- _TASK STATEMENT_
Scan the entries below, and for each line that includes the word "degrees", make a copy.

Extracted data entries
=== Section Start ===
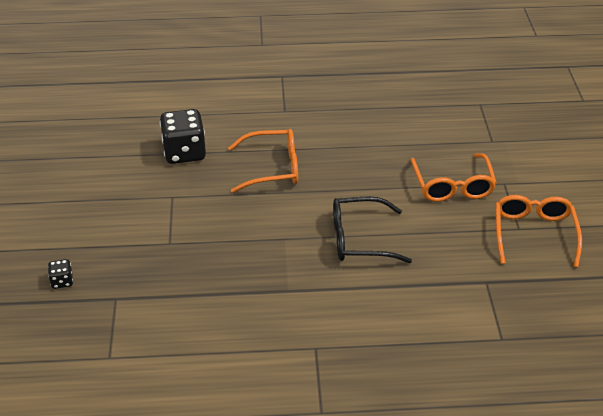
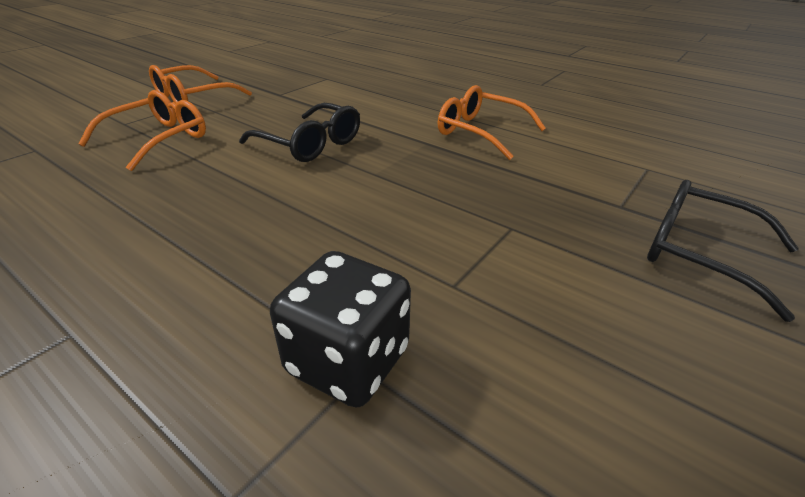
camera: 140 degrees left, 5 degrees down
(62, 281) = (698, 253): black dice -> black glasses
(272, 168) = (266, 246): orange glasses -> orange glasses (480, 132)

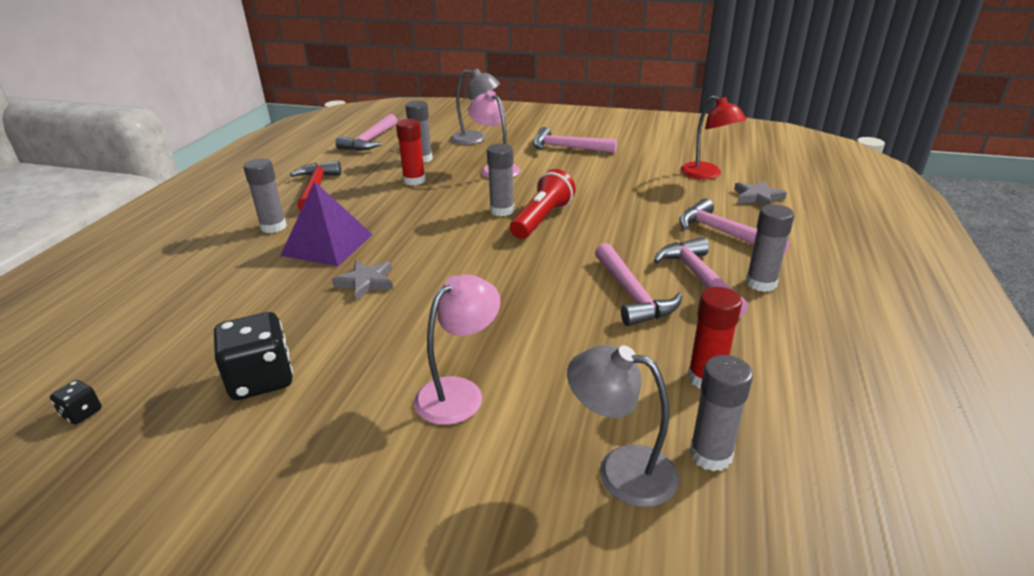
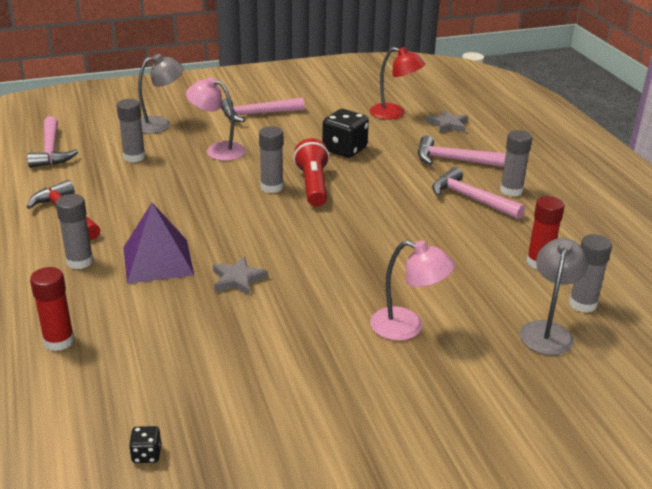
camera: 35 degrees left, 0 degrees up
(261, 379) = (257, 375): black dice -> black dice (344, 150)
(414, 180) = (156, 180): red glue stick -> red glue stick (59, 341)
(459, 392) = (407, 327): pink lamp -> pink lamp turned 105 degrees clockwise
(621, 470) = (547, 331): grey lamp -> grey lamp turned 120 degrees clockwise
(632, 294) = (441, 224): pink hammer -> none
=== Section End ===
- _RESULT_
camera: 140 degrees left, 5 degrees down
camera: 35 degrees left, 0 degrees up
(459, 392) = (407, 327): pink lamp -> pink lamp turned 105 degrees clockwise
(621, 470) = (547, 331): grey lamp -> grey lamp turned 120 degrees clockwise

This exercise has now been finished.